ASSIGNMENT. Omit the images. Reproduce each line of the records exactly as it appears.

* * *

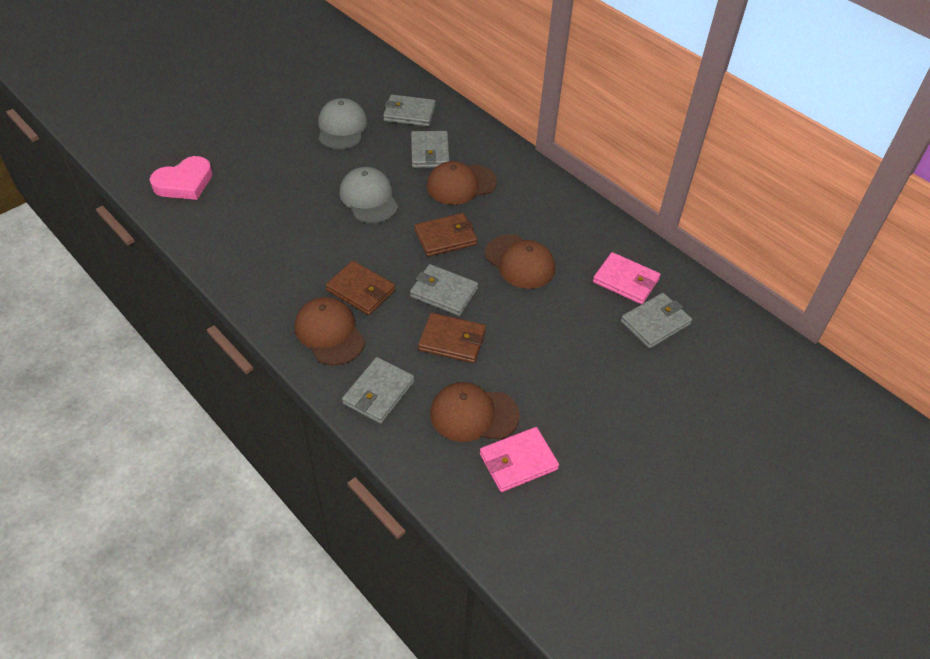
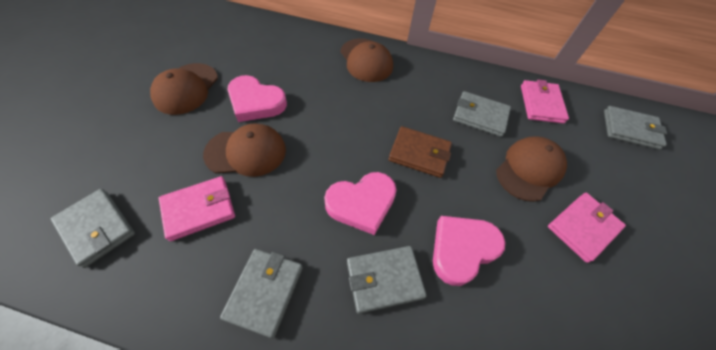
brown wallet: 3 -> 1
grey cap: 2 -> 0
pink heart: 1 -> 3
pink wallet: 2 -> 3

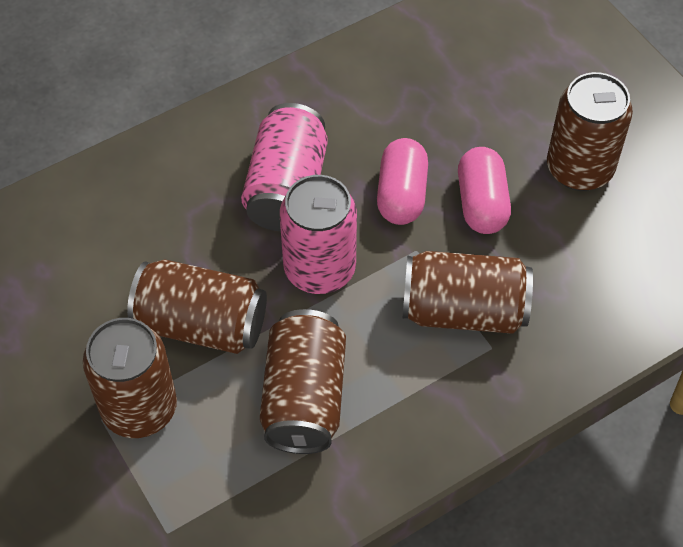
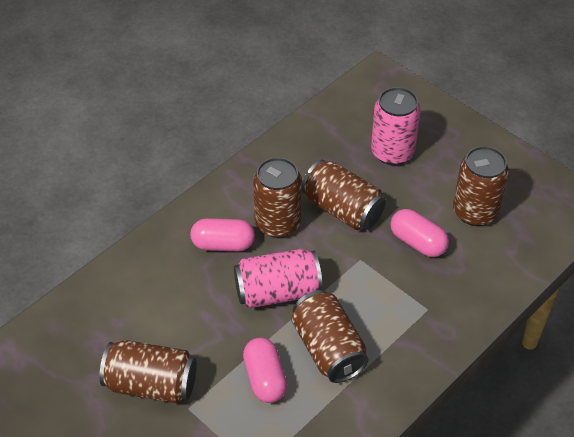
pink capsule: 2 -> 3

* * *

SOLVED EXERCISE.
brown wallet: 3 -> 1
grey cap: 2 -> 0
pink heart: 1 -> 3
pink wallet: 2 -> 3

pink capsule: 2 -> 3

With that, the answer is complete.